Version difference data:
.....
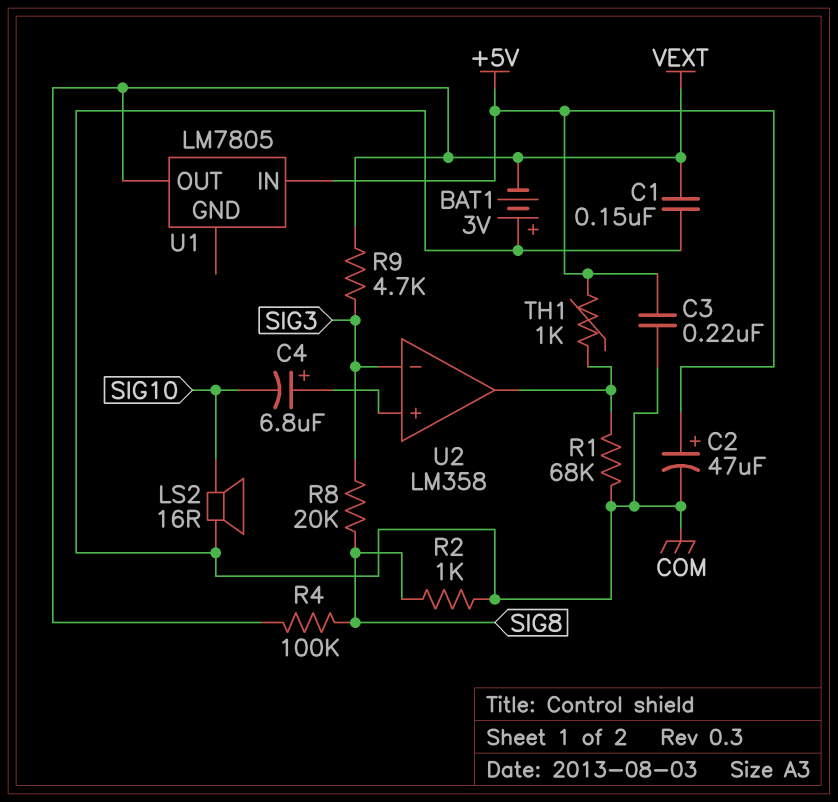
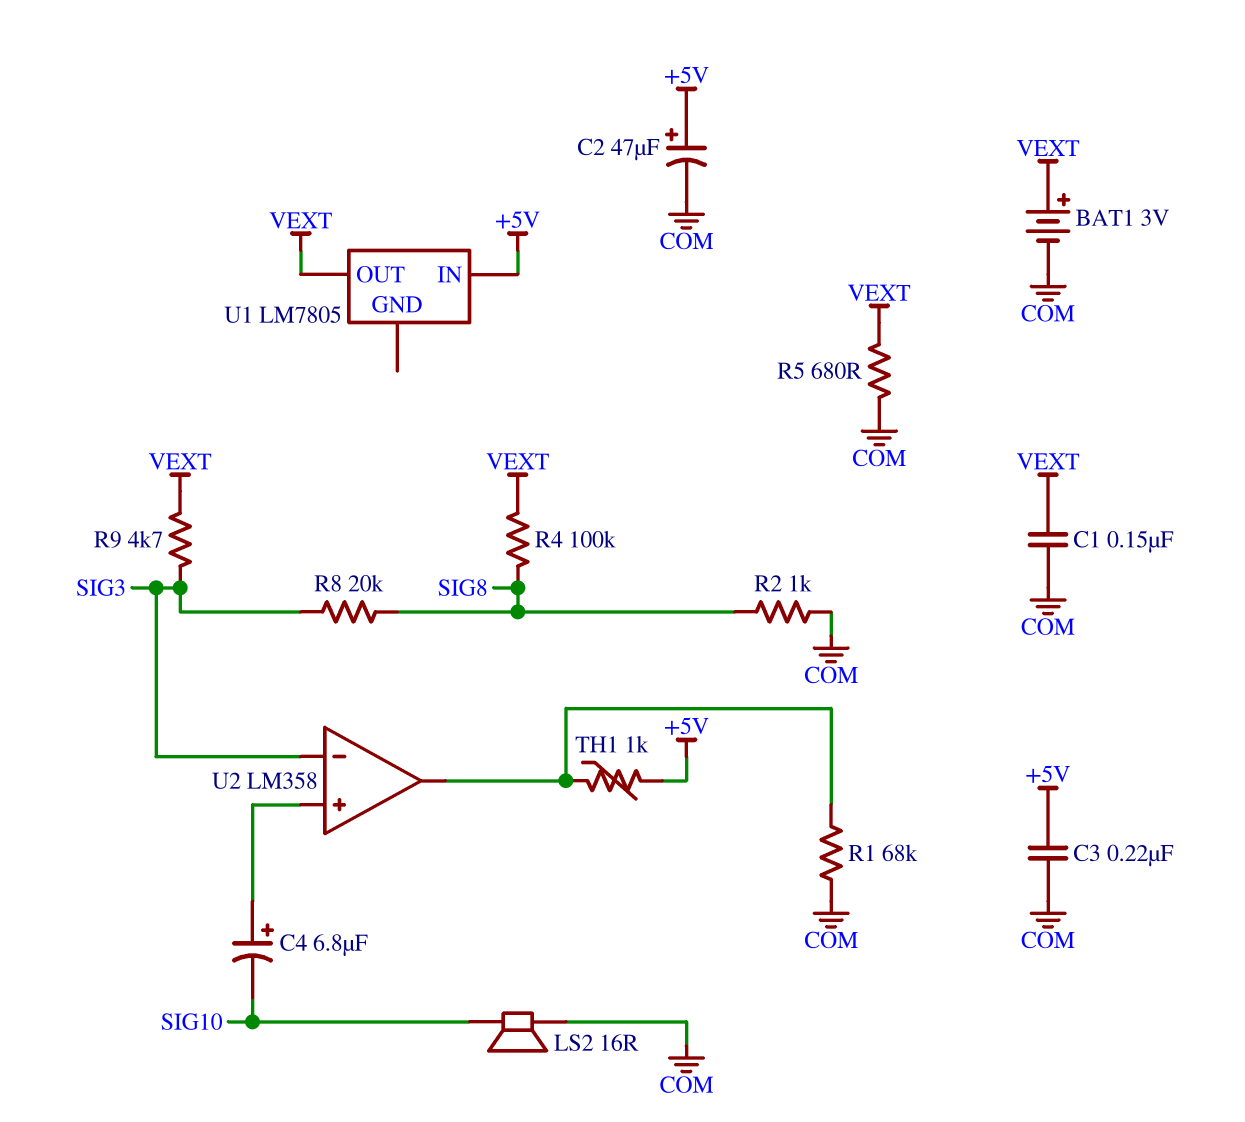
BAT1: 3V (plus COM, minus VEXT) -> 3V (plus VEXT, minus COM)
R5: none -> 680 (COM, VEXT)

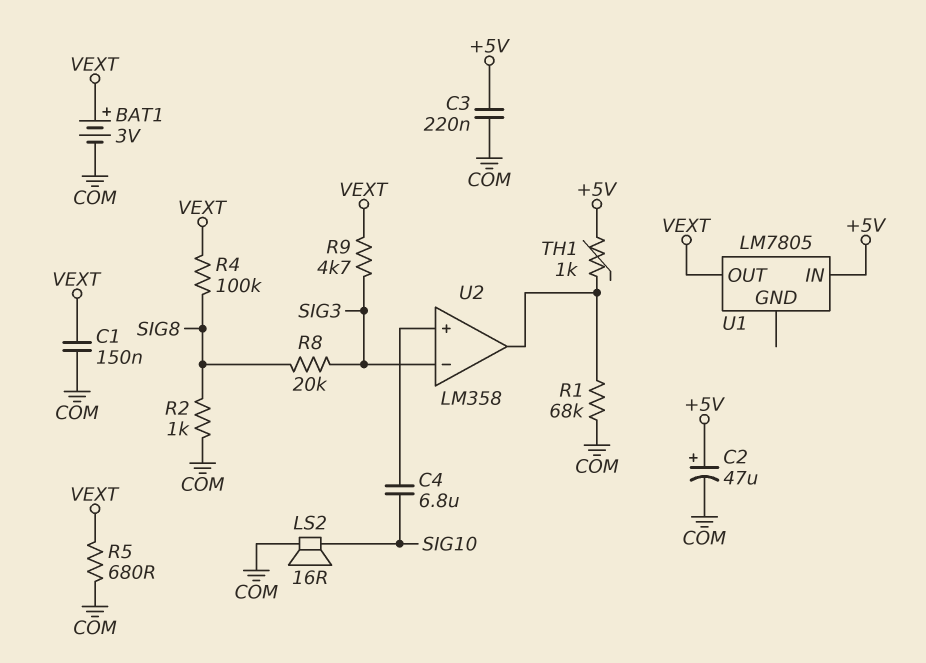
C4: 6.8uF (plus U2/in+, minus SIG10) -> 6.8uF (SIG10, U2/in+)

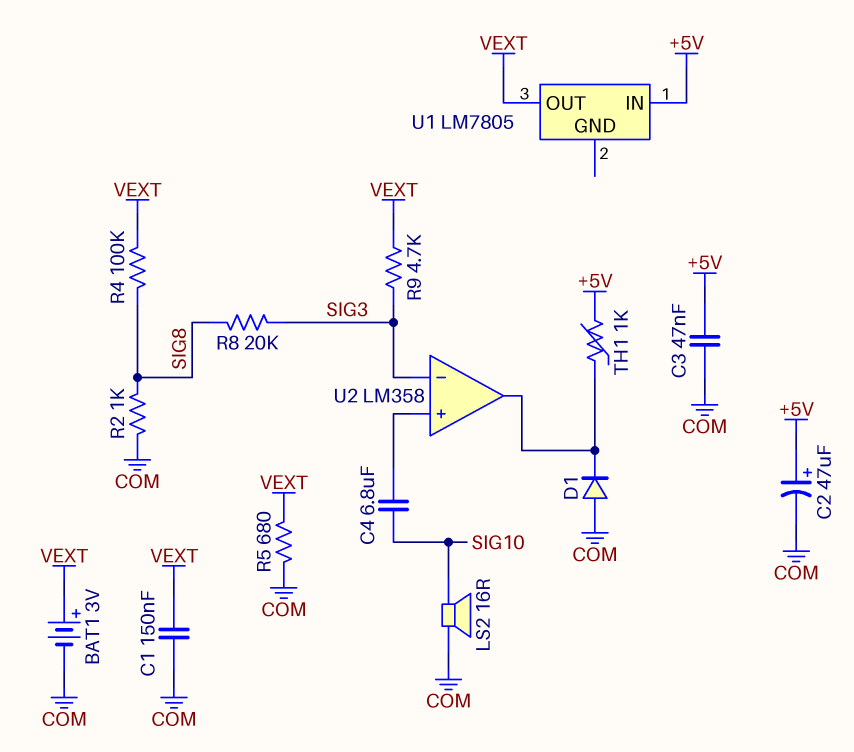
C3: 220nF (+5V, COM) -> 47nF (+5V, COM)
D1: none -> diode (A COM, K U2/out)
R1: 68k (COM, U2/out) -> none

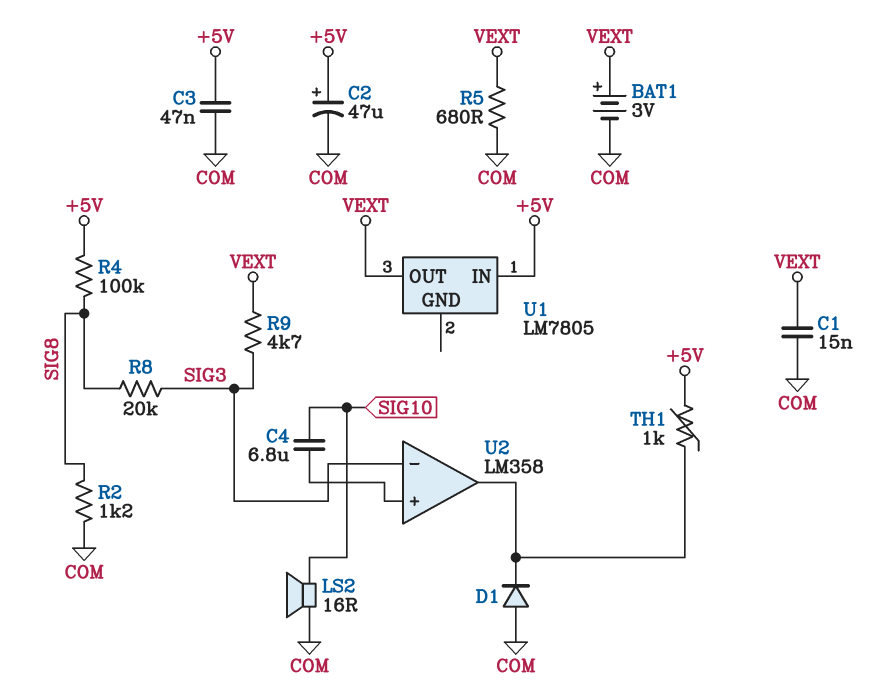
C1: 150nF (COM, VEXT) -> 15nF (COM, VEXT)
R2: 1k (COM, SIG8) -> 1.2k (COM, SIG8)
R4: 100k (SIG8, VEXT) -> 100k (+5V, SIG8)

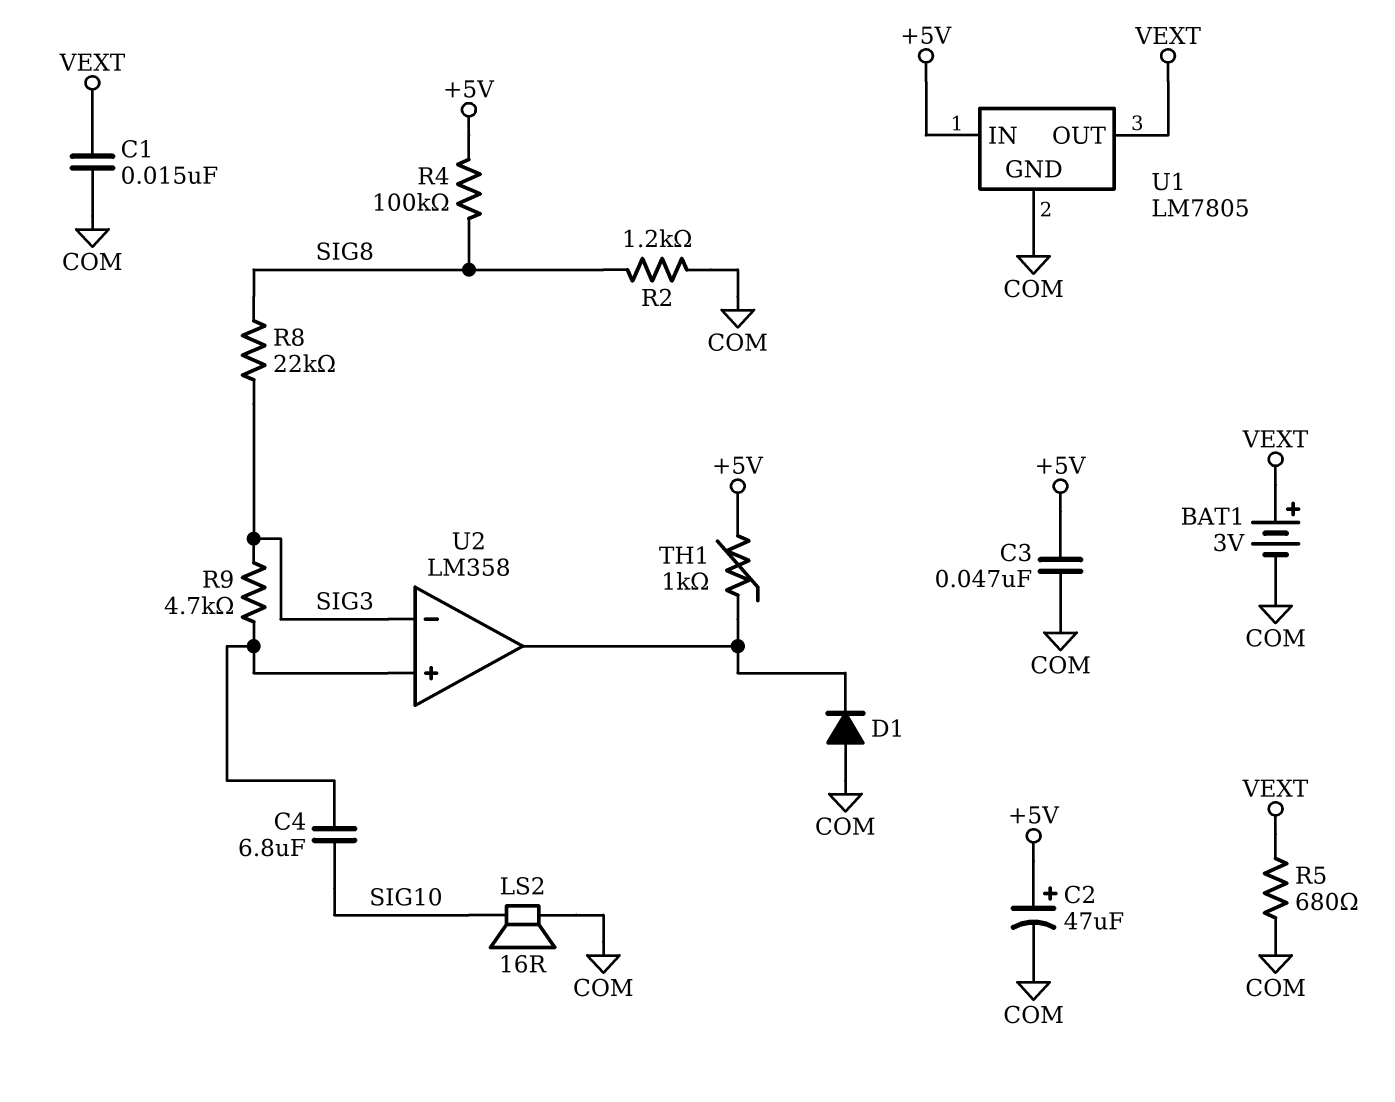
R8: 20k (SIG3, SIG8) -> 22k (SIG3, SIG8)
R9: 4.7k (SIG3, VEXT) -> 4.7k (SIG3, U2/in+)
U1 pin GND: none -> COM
.....
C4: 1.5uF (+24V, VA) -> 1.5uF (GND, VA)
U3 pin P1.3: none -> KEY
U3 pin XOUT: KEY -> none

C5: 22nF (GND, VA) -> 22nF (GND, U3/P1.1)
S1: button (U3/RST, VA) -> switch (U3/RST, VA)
.....
### Problem
Transcribe the lines above exactly, beginning at the one with "BAT1: 3V (plus" and ending at the one with "U1 pin GND: none -> COM". Include both; exclude the pictures.

### Response for this exercise
BAT1: 3V (plus COM, minus VEXT) -> 3V (plus VEXT, minus COM)
R5: none -> 680 (COM, VEXT)

C4: 6.8uF (plus U2/in+, minus SIG10) -> 6.8uF (SIG10, U2/in+)

C3: 220nF (+5V, COM) -> 47nF (+5V, COM)
D1: none -> diode (A COM, K U2/out)
R1: 68k (COM, U2/out) -> none

C1: 150nF (COM, VEXT) -> 15nF (COM, VEXT)
R2: 1k (COM, SIG8) -> 1.2k (COM, SIG8)
R4: 100k (SIG8, VEXT) -> 100k (+5V, SIG8)

R8: 20k (SIG3, SIG8) -> 22k (SIG3, SIG8)
R9: 4.7k (SIG3, VEXT) -> 4.7k (SIG3, U2/in+)
U1 pin GND: none -> COM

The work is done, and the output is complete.